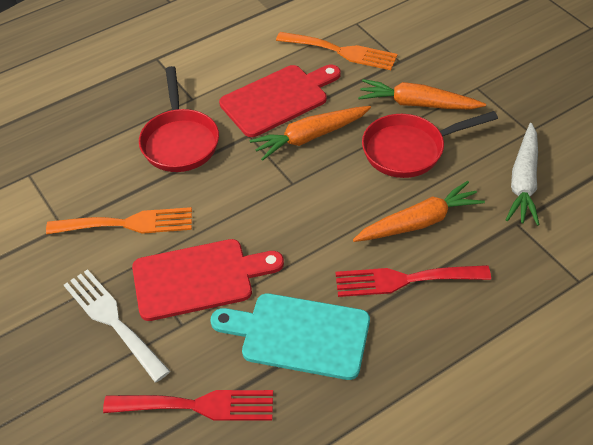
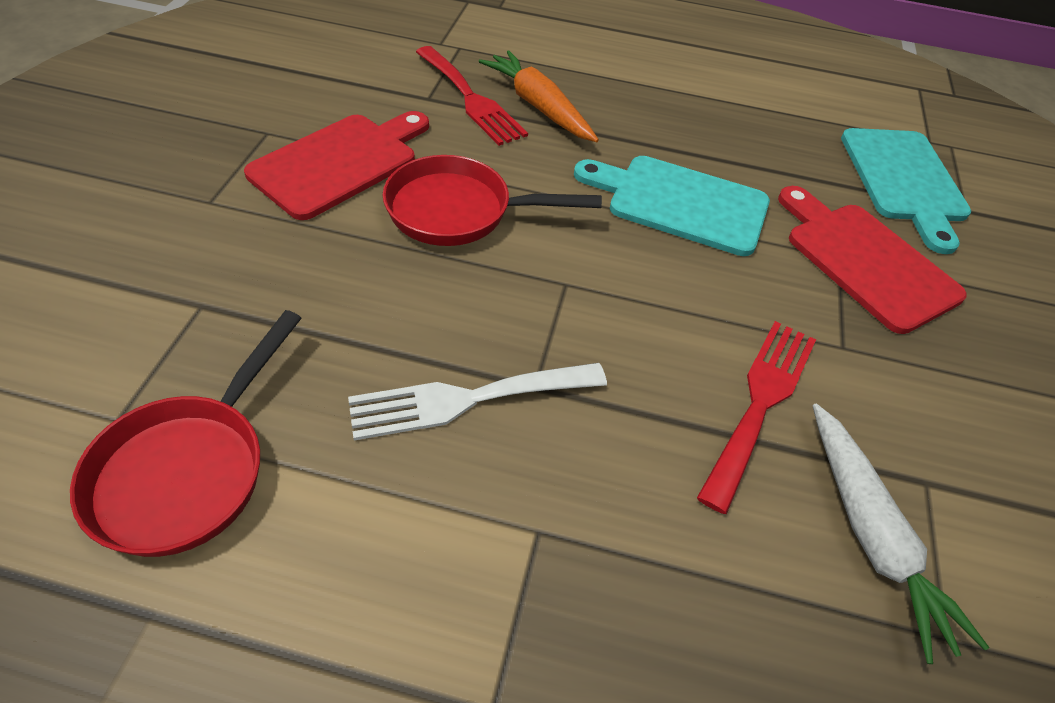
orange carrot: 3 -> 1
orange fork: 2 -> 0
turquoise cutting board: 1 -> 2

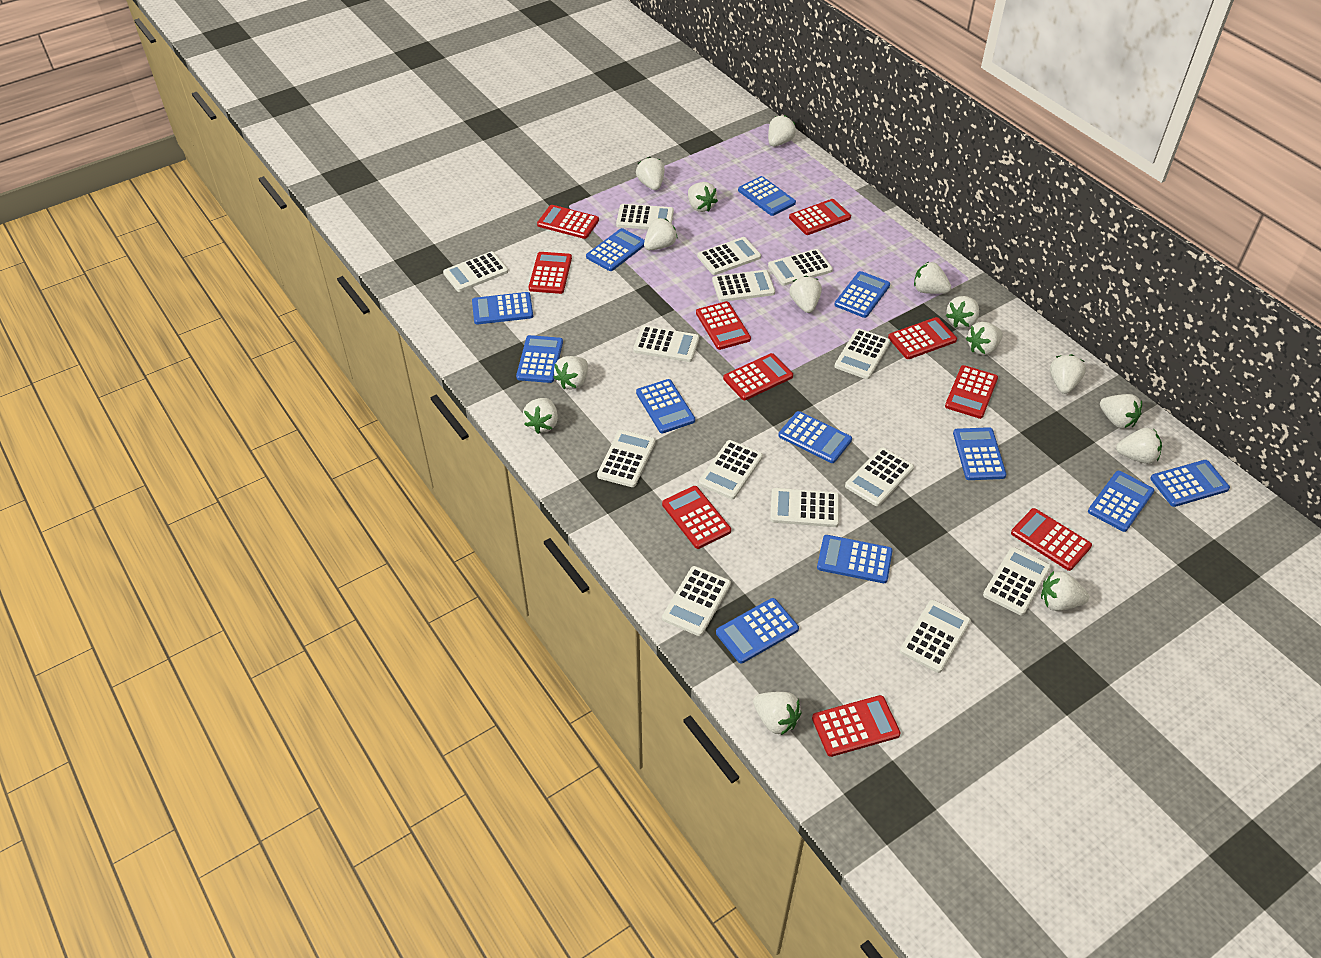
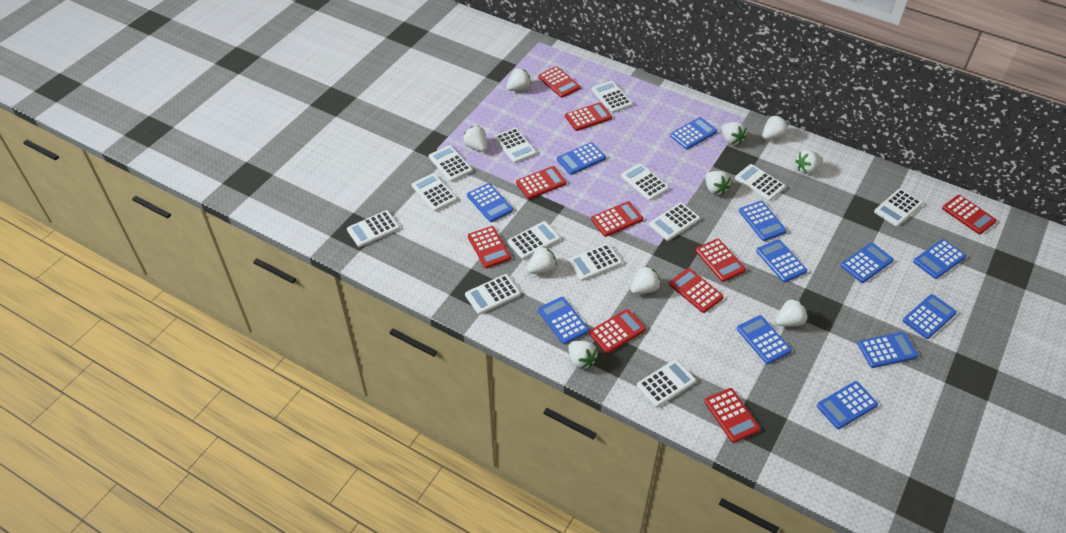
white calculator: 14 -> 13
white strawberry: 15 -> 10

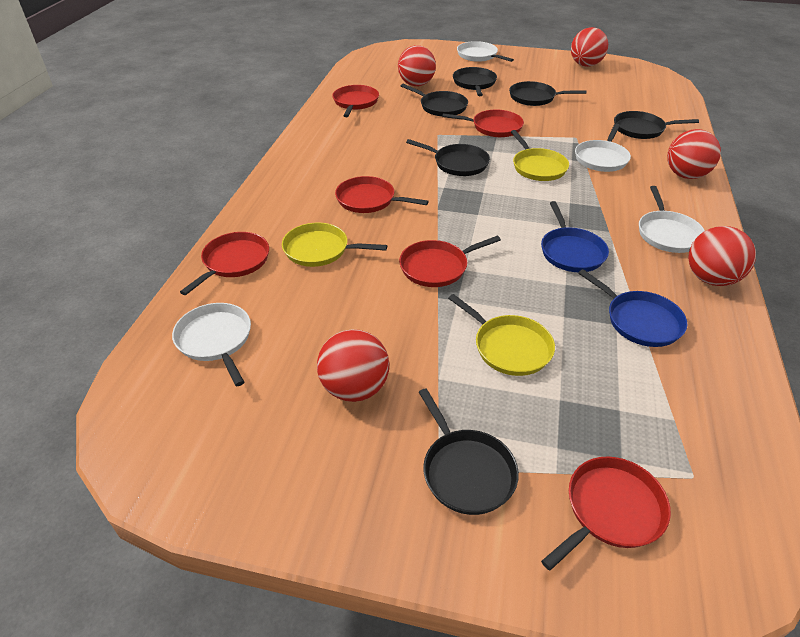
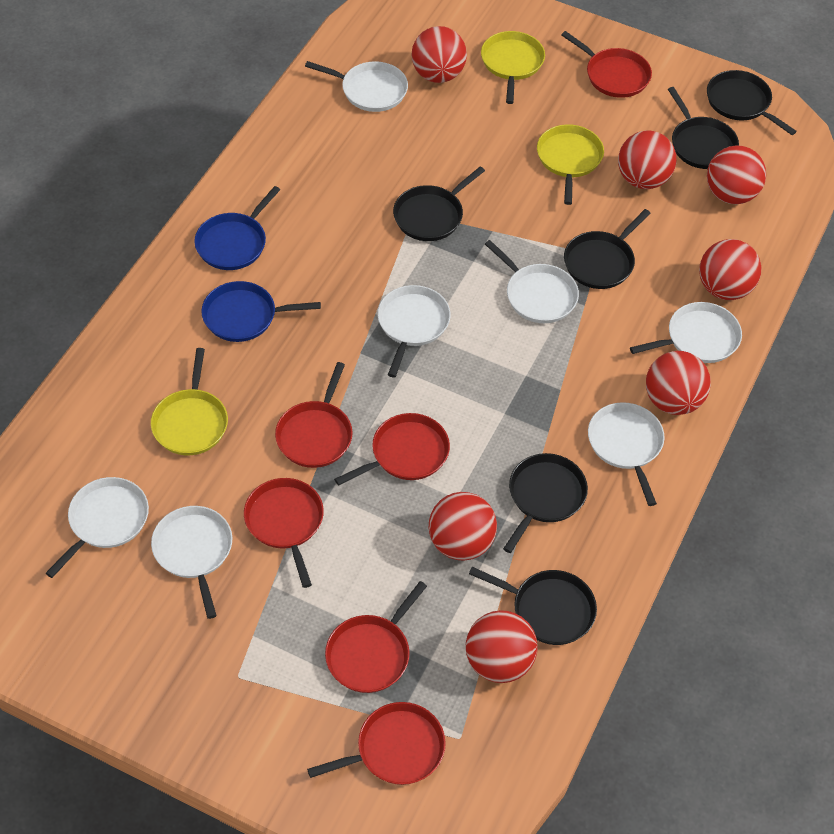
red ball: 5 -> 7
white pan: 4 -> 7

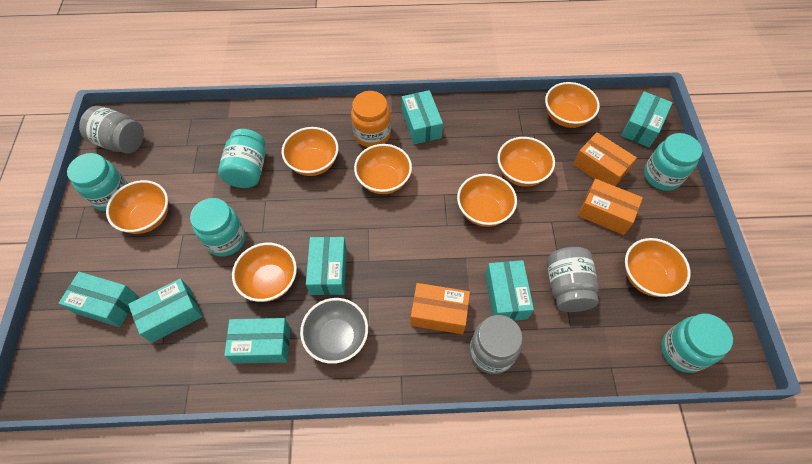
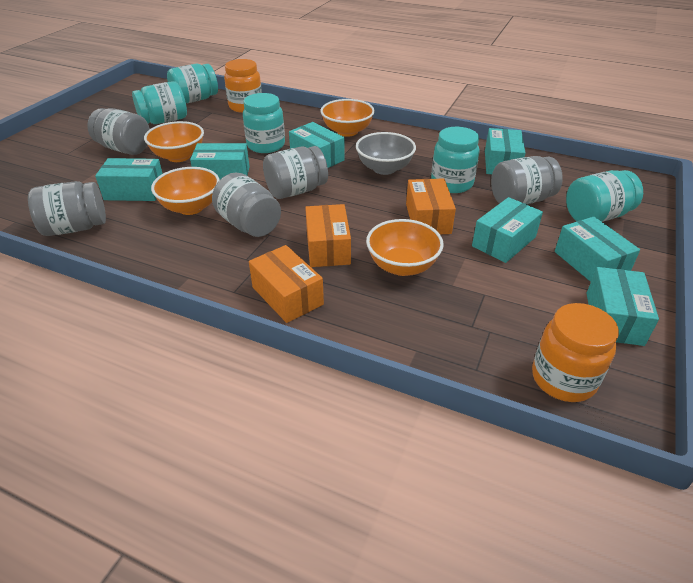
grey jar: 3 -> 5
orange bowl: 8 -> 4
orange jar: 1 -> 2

> _TASK DETAILS_: Above are the records; give them all again exactly, apart from the pictures.

> _TASK SOLUTION_:
orange carrot: 3 -> 1
orange fork: 2 -> 0
turquoise cutting board: 1 -> 2

white calculator: 14 -> 13
white strawberry: 15 -> 10

red ball: 5 -> 7
white pan: 4 -> 7

grey jar: 3 -> 5
orange bowl: 8 -> 4
orange jar: 1 -> 2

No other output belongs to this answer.